DESCRIPTION OF THE TASK
The reply to the records below should contain exactly the lines from the line with "blue brush: 0 -> 3" through the line with "yellow dice: 8 -> 6", and nothing besides.

EXTRACTED MATERIAL
*****
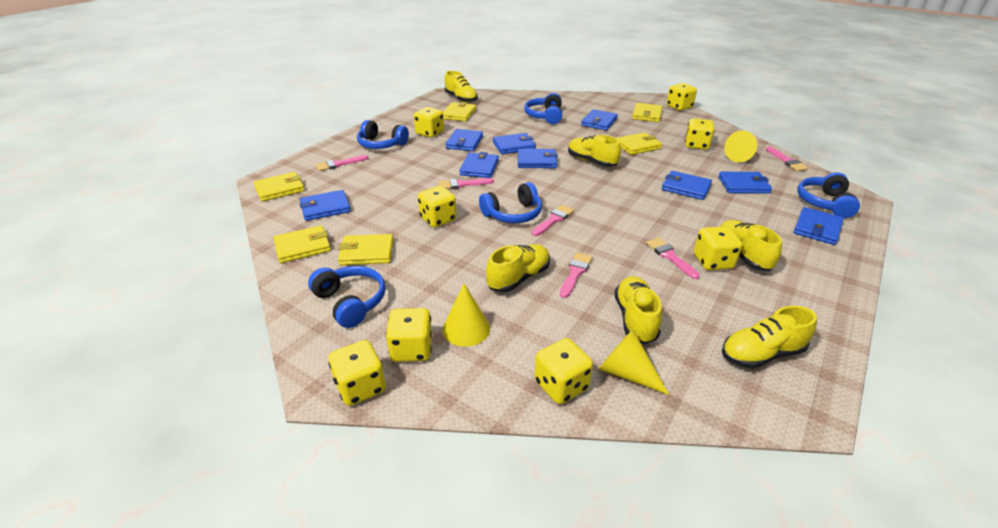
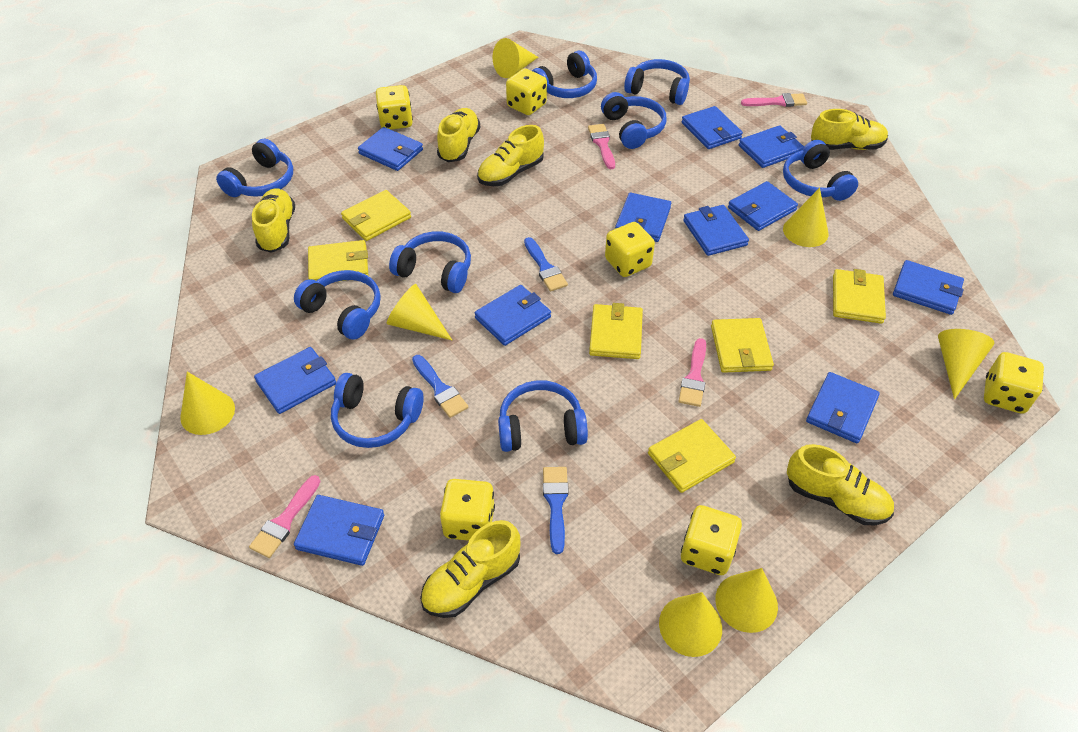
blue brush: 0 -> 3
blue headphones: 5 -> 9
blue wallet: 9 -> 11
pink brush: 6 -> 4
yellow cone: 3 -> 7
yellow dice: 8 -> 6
*****
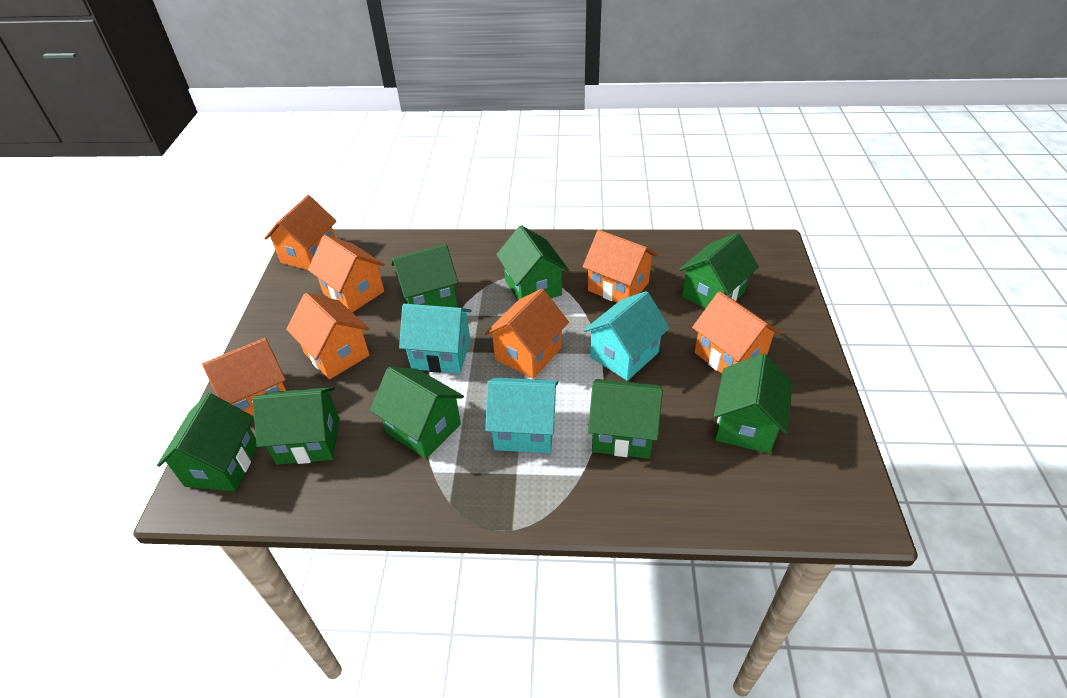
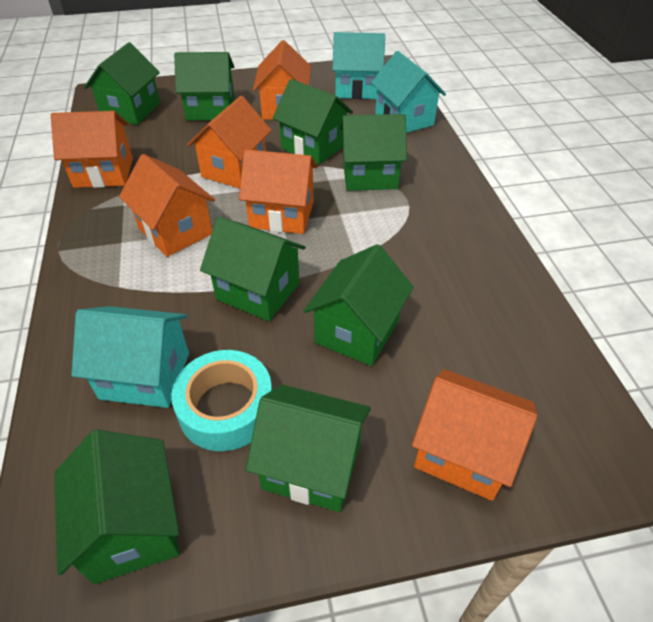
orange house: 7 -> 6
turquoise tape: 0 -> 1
*****
RESPONSE
blue brush: 0 -> 3
blue headphones: 5 -> 9
blue wallet: 9 -> 11
pink brush: 6 -> 4
yellow cone: 3 -> 7
yellow dice: 8 -> 6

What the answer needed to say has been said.